YOUR ASSIGNMENT: Pictures are to be dropped. Everything else in the listing gets copied exactly.

────────────────────

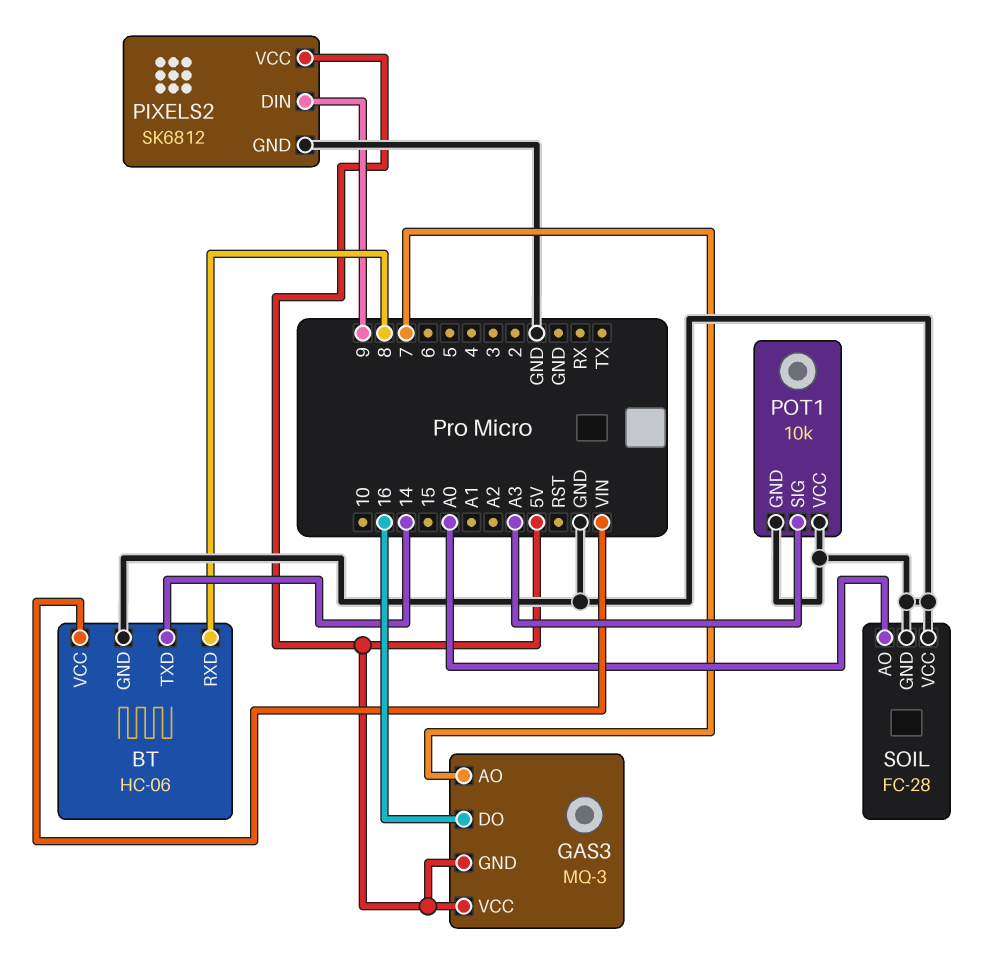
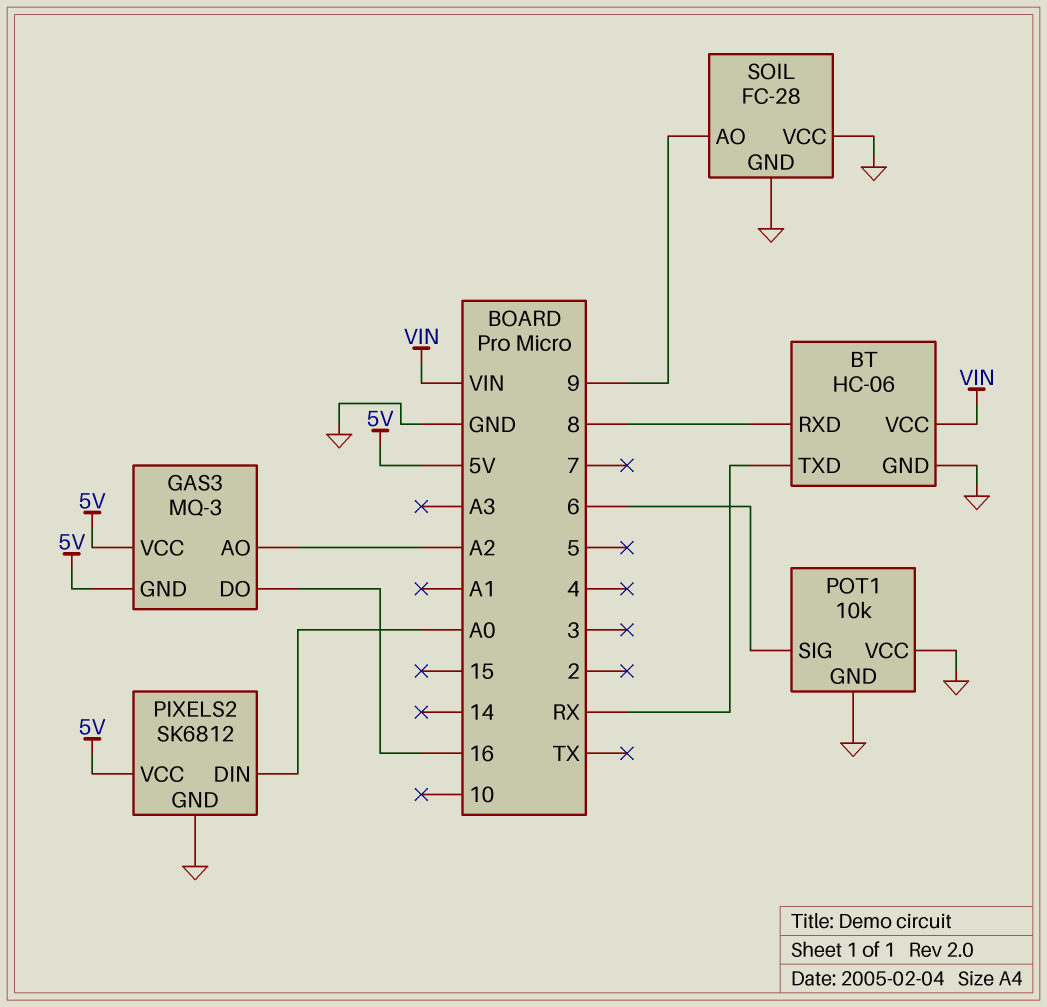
BT pin TXD: 14 -> RX
GAS3 pin AO: 7 -> A2
PIXELS2 pin DIN: 9 -> A0
POT1 pin SIG: A3 -> 6
SOIL pin AO: A0 -> 9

────────────────────

ANSWER BOX:
BT pin TXD: 14 -> RX
GAS3 pin AO: 7 -> A2
PIXELS2 pin DIN: 9 -> A0
POT1 pin SIG: A3 -> 6
SOIL pin AO: A0 -> 9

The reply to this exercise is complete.